What to work on
Each line below from the one containing "gruszka [brązowy] (1st from left)" through the one containing "gruszka [czerwony] (1st from left)" is to be given again exactly, and no line outside that span.
────────────────────
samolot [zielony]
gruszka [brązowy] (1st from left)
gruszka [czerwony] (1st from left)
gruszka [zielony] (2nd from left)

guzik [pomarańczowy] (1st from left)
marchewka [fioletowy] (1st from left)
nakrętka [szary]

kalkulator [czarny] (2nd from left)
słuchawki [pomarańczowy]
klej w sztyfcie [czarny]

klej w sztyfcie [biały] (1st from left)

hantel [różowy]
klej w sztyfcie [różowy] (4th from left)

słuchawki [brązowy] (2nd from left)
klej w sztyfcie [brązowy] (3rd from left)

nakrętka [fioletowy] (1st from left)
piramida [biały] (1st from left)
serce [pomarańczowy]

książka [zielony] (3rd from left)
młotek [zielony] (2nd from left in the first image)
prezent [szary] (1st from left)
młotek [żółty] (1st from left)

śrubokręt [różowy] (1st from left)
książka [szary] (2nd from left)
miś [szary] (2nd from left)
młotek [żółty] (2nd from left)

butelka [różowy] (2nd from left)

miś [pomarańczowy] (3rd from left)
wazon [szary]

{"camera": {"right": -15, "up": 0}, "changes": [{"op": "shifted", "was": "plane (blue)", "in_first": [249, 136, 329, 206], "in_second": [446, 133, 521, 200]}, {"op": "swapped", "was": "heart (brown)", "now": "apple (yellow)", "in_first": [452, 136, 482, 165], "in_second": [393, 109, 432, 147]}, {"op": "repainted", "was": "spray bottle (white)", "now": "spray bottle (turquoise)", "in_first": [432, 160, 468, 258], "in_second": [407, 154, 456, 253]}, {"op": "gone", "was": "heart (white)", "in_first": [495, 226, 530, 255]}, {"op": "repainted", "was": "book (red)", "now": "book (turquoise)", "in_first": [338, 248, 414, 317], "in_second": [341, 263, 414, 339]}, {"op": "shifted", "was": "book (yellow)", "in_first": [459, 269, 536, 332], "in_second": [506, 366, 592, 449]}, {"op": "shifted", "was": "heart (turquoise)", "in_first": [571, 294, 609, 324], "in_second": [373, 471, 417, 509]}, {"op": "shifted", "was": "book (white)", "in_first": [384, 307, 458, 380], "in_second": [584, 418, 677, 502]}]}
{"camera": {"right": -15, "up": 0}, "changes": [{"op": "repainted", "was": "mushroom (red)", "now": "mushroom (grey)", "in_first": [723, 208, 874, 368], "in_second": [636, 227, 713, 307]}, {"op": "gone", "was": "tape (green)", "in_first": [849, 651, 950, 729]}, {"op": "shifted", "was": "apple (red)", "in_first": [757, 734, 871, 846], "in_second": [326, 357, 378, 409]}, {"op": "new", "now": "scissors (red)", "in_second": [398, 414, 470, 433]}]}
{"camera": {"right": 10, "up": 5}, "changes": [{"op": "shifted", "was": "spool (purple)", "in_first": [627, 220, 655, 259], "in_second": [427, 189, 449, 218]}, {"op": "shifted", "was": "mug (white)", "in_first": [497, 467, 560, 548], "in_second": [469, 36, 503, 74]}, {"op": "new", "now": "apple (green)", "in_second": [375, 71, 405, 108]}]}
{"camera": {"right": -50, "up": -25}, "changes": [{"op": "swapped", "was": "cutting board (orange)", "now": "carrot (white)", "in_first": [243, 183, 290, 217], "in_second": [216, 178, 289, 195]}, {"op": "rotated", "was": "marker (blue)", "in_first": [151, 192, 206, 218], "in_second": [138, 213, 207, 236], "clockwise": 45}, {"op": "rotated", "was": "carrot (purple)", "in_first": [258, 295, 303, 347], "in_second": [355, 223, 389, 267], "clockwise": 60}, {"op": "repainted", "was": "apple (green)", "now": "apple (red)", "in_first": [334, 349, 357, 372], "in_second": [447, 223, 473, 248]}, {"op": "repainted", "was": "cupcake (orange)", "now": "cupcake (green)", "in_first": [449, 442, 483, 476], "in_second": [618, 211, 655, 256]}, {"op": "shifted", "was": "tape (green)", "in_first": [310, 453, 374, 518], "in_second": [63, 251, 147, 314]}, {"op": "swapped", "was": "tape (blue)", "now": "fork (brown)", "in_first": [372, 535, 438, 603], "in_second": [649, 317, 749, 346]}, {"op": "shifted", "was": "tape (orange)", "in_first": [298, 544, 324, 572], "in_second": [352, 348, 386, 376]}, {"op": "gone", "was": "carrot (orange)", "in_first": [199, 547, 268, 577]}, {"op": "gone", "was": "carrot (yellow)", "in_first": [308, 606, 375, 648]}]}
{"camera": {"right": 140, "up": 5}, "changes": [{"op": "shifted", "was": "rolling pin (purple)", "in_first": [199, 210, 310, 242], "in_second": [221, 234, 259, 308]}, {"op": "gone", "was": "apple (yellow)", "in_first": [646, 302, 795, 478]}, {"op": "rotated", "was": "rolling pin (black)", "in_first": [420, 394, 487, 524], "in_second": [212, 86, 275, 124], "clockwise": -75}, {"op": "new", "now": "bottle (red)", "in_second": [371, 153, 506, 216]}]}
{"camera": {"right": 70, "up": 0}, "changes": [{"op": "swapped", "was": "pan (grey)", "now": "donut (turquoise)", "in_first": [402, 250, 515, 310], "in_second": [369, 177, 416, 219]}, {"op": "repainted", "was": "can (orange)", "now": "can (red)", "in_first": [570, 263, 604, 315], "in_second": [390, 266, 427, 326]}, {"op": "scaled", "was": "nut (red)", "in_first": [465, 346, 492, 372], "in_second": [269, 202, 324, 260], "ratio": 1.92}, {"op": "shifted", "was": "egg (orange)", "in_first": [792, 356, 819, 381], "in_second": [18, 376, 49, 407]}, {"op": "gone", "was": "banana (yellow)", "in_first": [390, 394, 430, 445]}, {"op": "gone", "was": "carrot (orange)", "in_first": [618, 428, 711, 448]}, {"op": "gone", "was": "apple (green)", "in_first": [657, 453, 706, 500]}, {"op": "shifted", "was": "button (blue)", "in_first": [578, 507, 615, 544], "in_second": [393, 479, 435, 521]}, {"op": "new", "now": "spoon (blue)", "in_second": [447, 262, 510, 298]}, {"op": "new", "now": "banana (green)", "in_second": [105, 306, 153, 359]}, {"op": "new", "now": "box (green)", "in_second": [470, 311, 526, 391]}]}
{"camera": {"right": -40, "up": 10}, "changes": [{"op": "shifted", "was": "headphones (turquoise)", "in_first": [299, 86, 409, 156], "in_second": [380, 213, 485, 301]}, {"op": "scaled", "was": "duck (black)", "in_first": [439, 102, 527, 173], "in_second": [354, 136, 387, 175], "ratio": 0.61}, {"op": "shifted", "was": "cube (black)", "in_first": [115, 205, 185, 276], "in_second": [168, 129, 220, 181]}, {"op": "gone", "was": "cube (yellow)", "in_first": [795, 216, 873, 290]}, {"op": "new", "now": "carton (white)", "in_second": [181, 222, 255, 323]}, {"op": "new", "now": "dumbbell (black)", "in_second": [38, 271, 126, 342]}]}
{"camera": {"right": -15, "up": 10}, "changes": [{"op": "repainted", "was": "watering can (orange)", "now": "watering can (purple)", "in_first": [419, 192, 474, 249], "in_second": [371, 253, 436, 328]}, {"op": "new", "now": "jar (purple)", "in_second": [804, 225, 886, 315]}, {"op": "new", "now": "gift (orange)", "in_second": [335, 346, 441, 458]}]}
────────────────────
Exercise answer
gruszka [brązowy] (1st from left)
gruszka [czerwony] (1st from left)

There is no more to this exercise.